### Work instructions:
Nothing but the lines from the top of the data to the line holding "(565, 192) = (461, 139): none -> brown rocket" should be printed, word for word and both ends included; leave the pictures out.

Given data Block Start

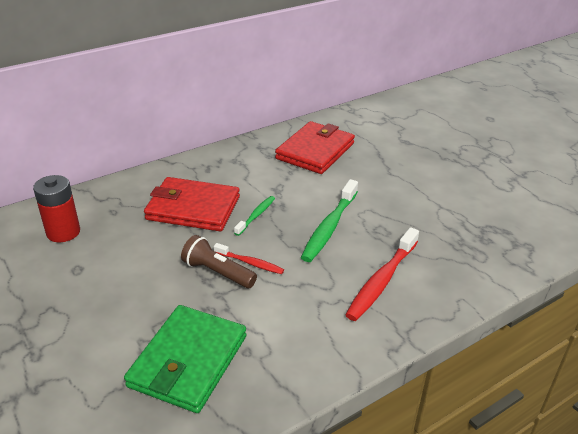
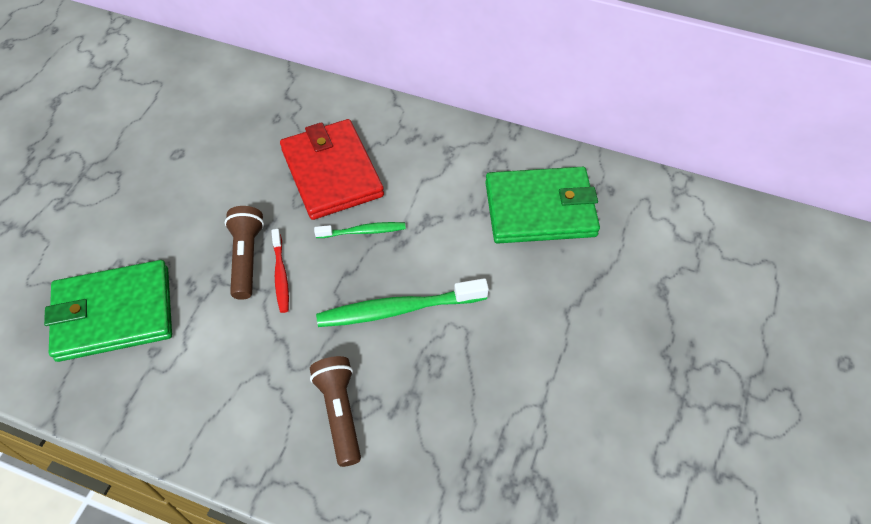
camera: 55 degrees right, 20 degrees up
(63, 232) = (218, 107): red battery -> none
(315, 151) = (540, 209): red wallet -> green wallet
(381, 281) = (339, 412): red toothbrush -> brown flashlight

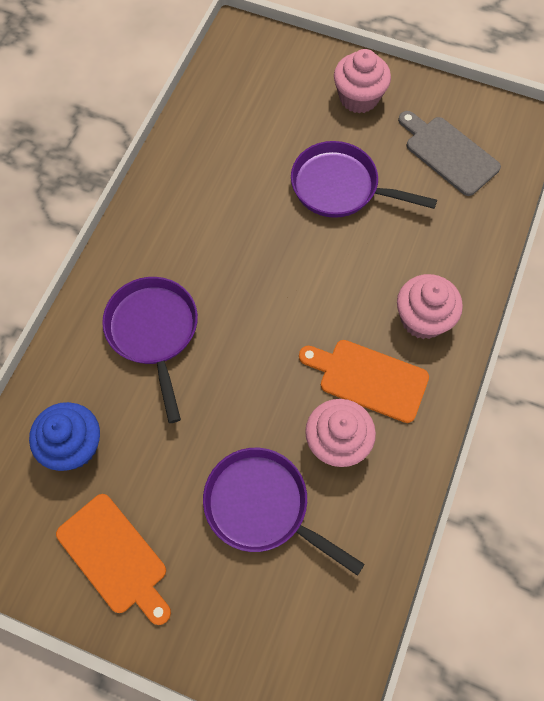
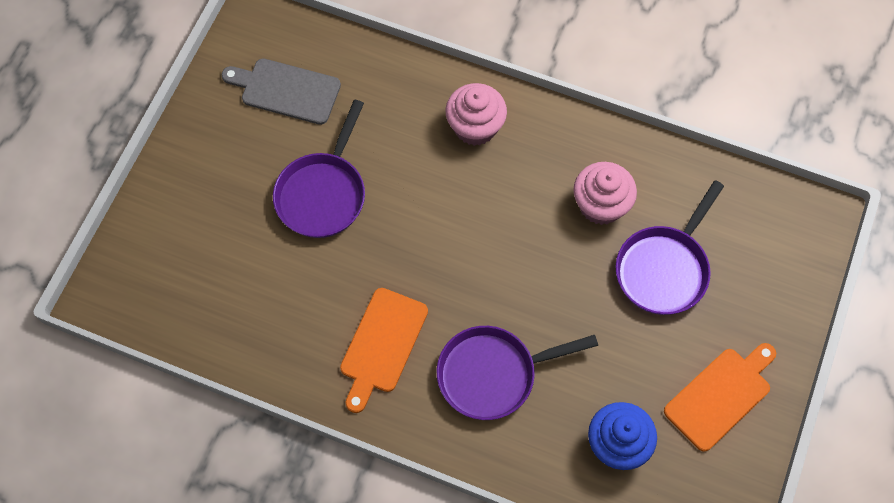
camera: 90 degrees left, 0 degrees up
(359, 98) = (207, 171): pink cupcake -> none
(368, 379) = (538, 176): orange cutting board -> orange cutting board (382, 345)
(448, 153) = (286, 90): grey cutting board -> grey cutting board turned 60 degrees clockwise

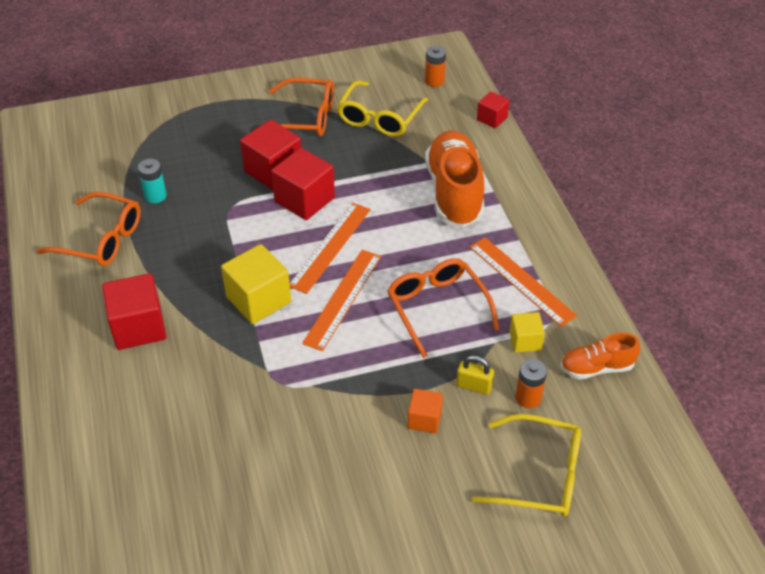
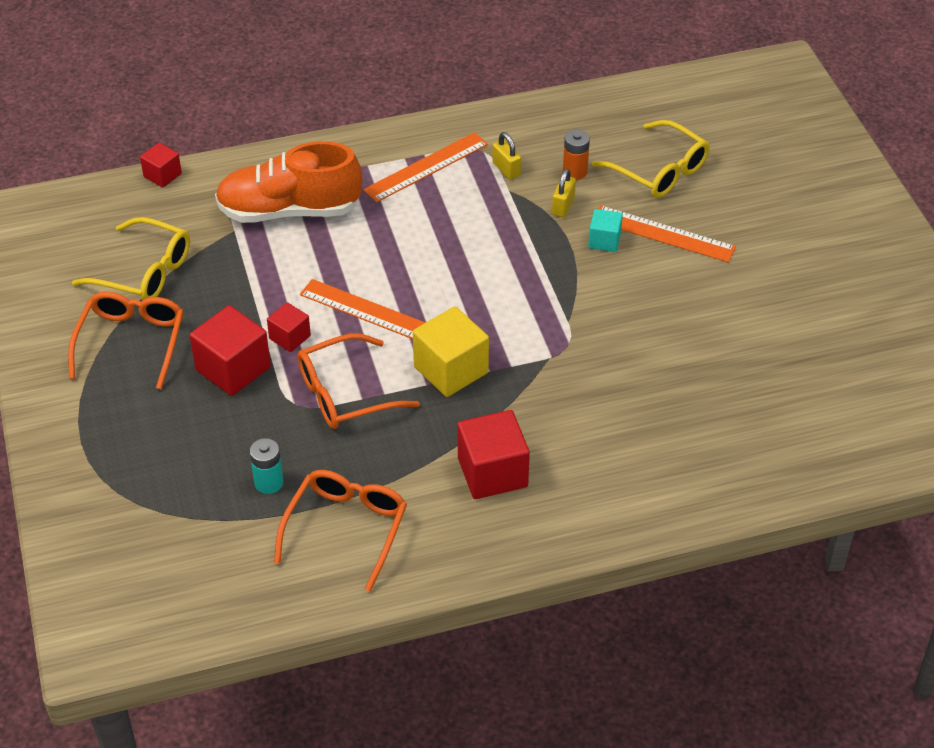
camera: 90 degrees left, 0 degrees up
(304, 200) = (290, 337): red cube -> red cube, size x0.56
(343, 299) = (450, 300): orange ruler -> orange ruler (663, 234)
(424, 419) = (604, 241): orange cube -> turquoise cube
(434, 81) = (78, 222): orange battery -> none
(437, 308) = (464, 228): orange glasses -> orange glasses (346, 393)
(525, 341) = (506, 169): yellow cube -> yellow padlock
(539, 475) = (658, 170): yellow glasses -> yellow glasses turned 120 degrees clockwise
(596, 368) = (537, 126): orange shoe -> none

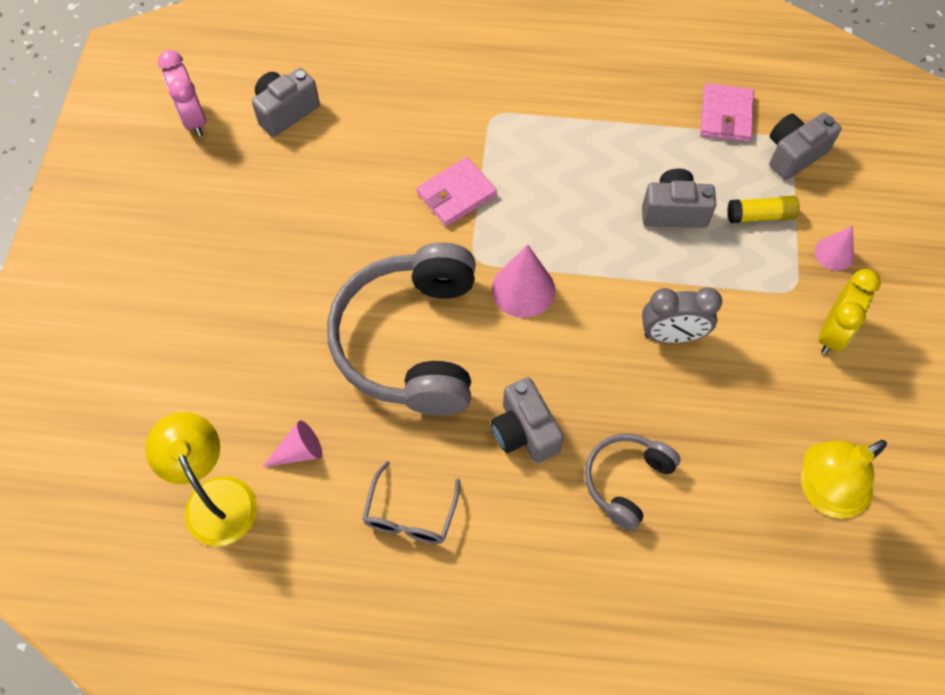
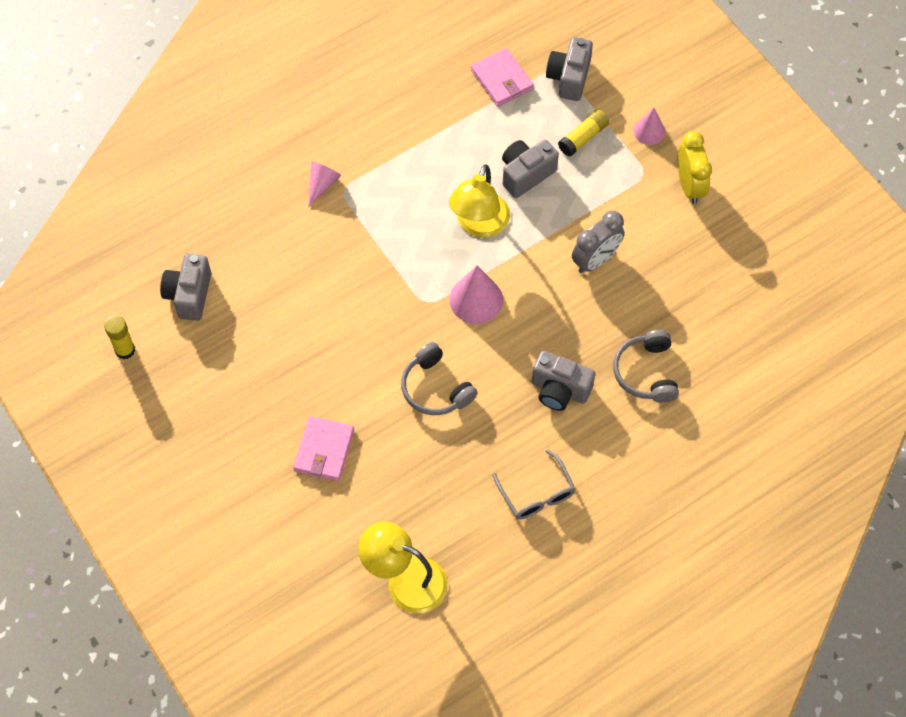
camera: 40 degrees left, 0 degrees up
(193, 119) = (125, 350): pink clock -> yellow glue stick
(299, 451) = (431, 511): pink cone -> pink cone (322, 184)
(411, 341) = (436, 388): grey headphones -> grey headphones, size x0.51
(456, 194) = (371, 267): pink wallet -> pink wallet (324, 450)
(822, 492) = (762, 291): yellow lamp -> yellow lamp (479, 225)

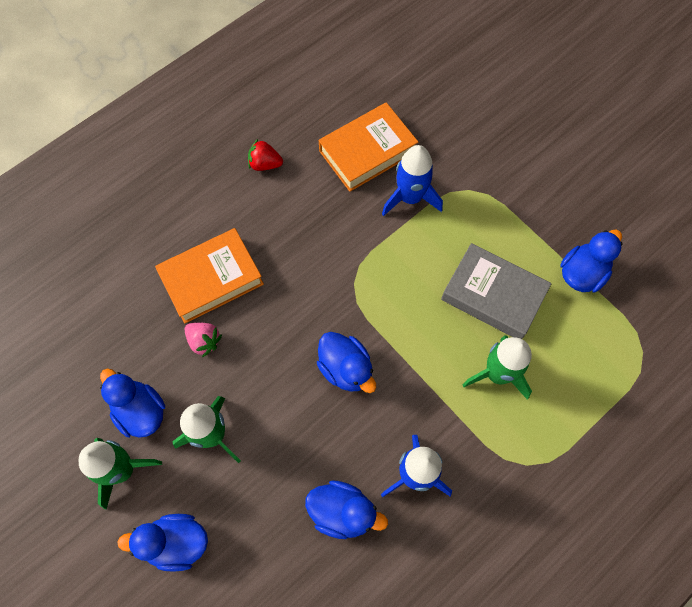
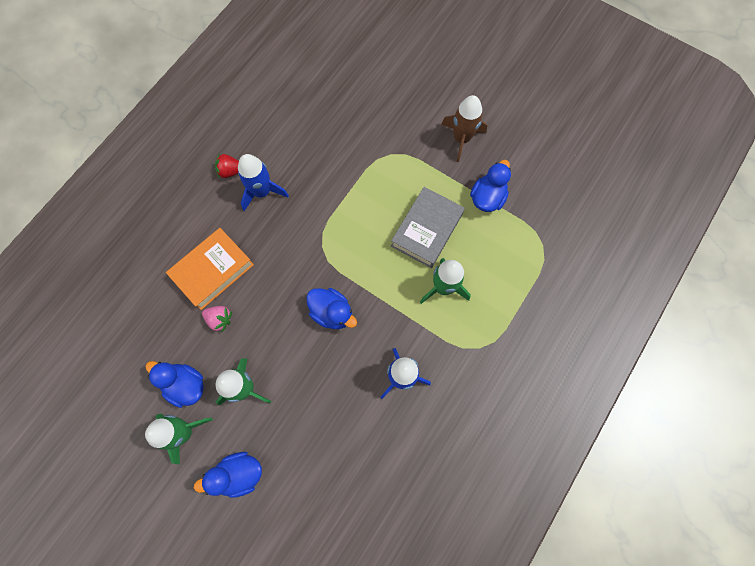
camera: 15 degrees left, 5 degrees up
(342, 512) = (355, 417): blue duck -> none
(367, 152) = (307, 143): orange book -> none
(410, 198) = (348, 171): blue rocket -> blue rocket (262, 192)
(493, 295) = (427, 230): grey book -> grey book turned 75 degrees counterclockwise
(565, 192) = (461, 139): none -> brown rocket

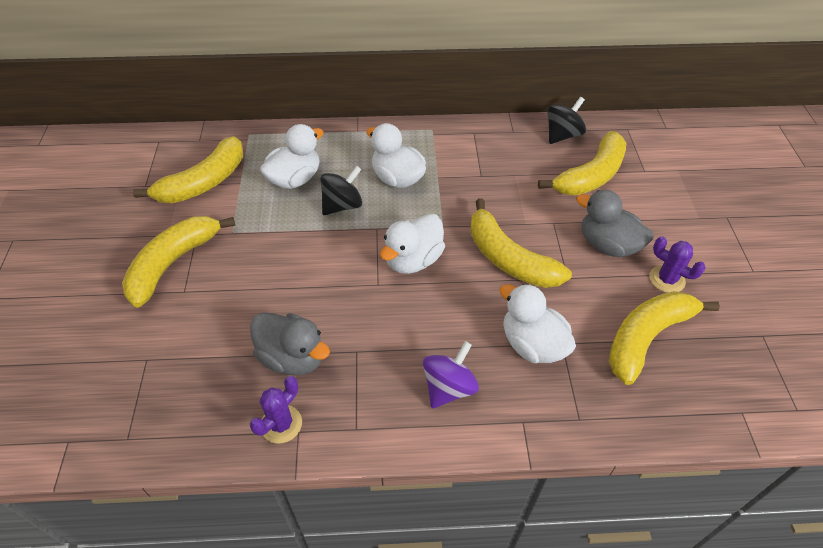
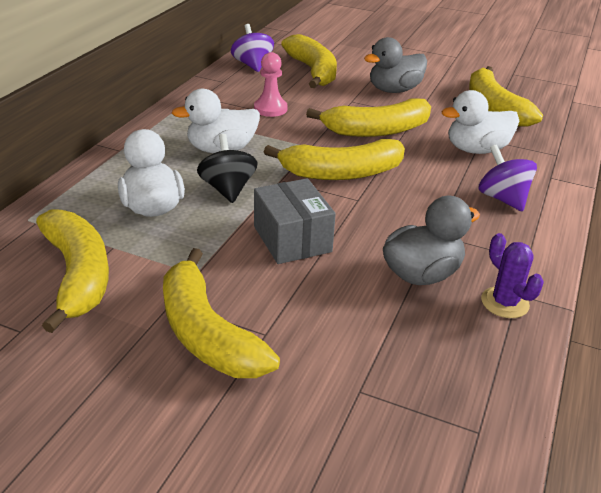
camera: 65 degrees left, 15 degrees down
(297, 265) = (292, 239): none -> grey box
(413, 260) = (341, 173): white duck -> yellow banana
(488, 178) = (270, 109): none -> pink pawn
(562, 135) = (252, 65): black spinning top -> purple spinning top
(667, 279) = (444, 83): purple cactus -> none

Given data Block End

### Your solution:
camera: 55 degrees right, 20 degrees up
(63, 232) = (218, 107): red battery -> none
(315, 151) = (540, 209): red wallet -> green wallet
(381, 281) = (339, 412): red toothbrush -> brown flashlight

camera: 90 degrees left, 0 degrees up
(359, 98) = (207, 171): pink cupcake -> none
(368, 379) = (538, 176): orange cutting board -> orange cutting board (382, 345)
(448, 153) = (286, 90): grey cutting board -> grey cutting board turned 60 degrees clockwise

camera: 90 degrees left, 0 degrees up
(304, 200) = (290, 337): red cube -> red cube, size x0.56
(343, 299) = (450, 300): orange ruler -> orange ruler (663, 234)
(424, 419) = (604, 241): orange cube -> turquoise cube
(434, 81) = (78, 222): orange battery -> none
(437, 308) = (464, 228): orange glasses -> orange glasses (346, 393)
(525, 341) = (506, 169): yellow cube -> yellow padlock
(539, 475) = (658, 170): yellow glasses -> yellow glasses turned 120 degrees clockwise
(596, 368) = (537, 126): orange shoe -> none

camera: 40 degrees left, 0 degrees up
(193, 119) = (125, 350): pink clock -> yellow glue stick
(299, 451) = (431, 511): pink cone -> pink cone (322, 184)
(411, 341) = (436, 388): grey headphones -> grey headphones, size x0.51
(456, 194) = (371, 267): pink wallet -> pink wallet (324, 450)
(822, 492) = (762, 291): yellow lamp -> yellow lamp (479, 225)

camera: 15 degrees left, 5 degrees up
(342, 512) = (355, 417): blue duck -> none
(367, 152) = (307, 143): orange book -> none
(410, 198) = (348, 171): blue rocket -> blue rocket (262, 192)
(493, 295) = (427, 230): grey book -> grey book turned 75 degrees counterclockwise
(565, 192) = (461, 139): none -> brown rocket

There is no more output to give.